- Work instruction
Apart from the pictures, the listing is to be returned exactly.

- Given information
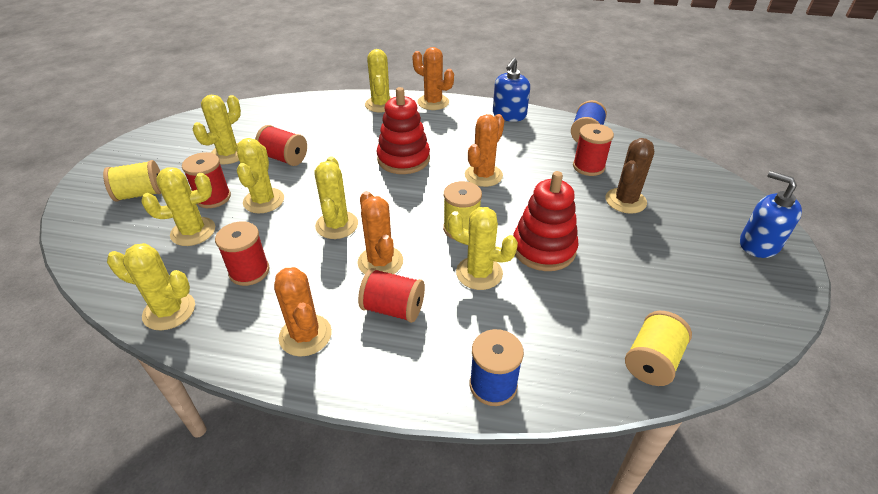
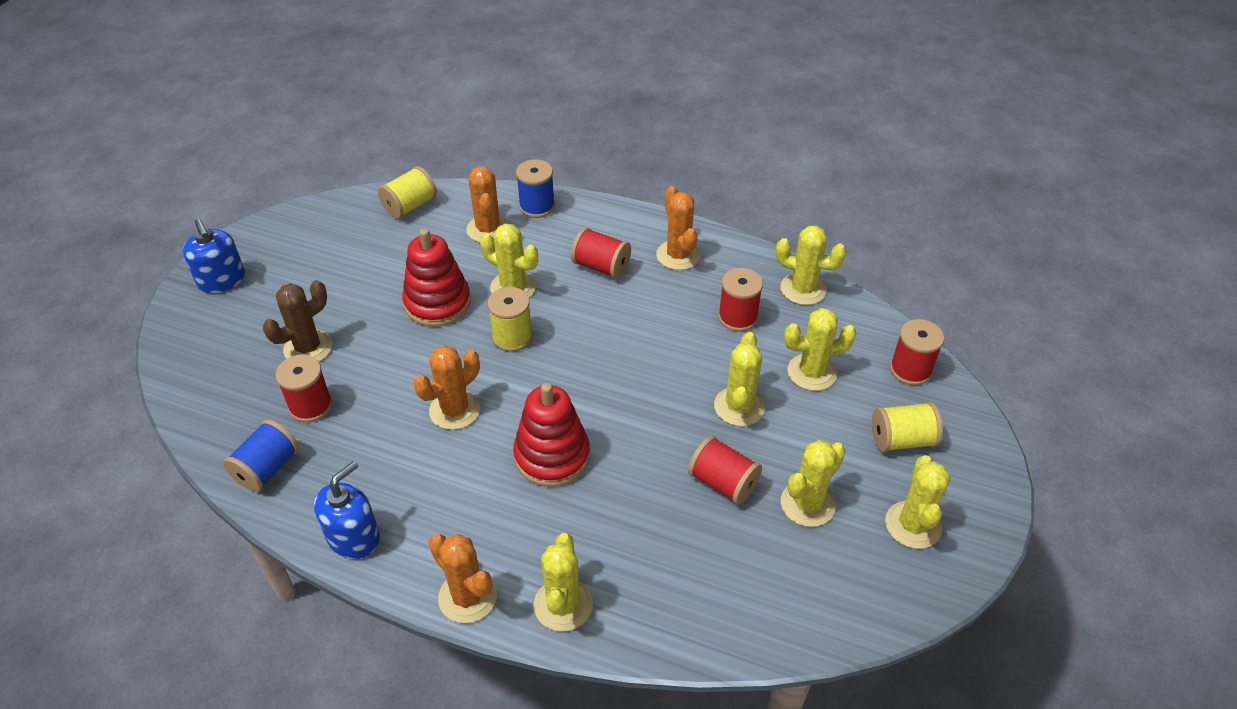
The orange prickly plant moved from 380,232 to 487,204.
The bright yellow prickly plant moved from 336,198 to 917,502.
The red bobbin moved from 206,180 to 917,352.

- Final answer
The orange prickly plant moved from 380,232 to 487,204.
The bright yellow prickly plant moved from 336,198 to 917,502.
The red bobbin moved from 206,180 to 917,352.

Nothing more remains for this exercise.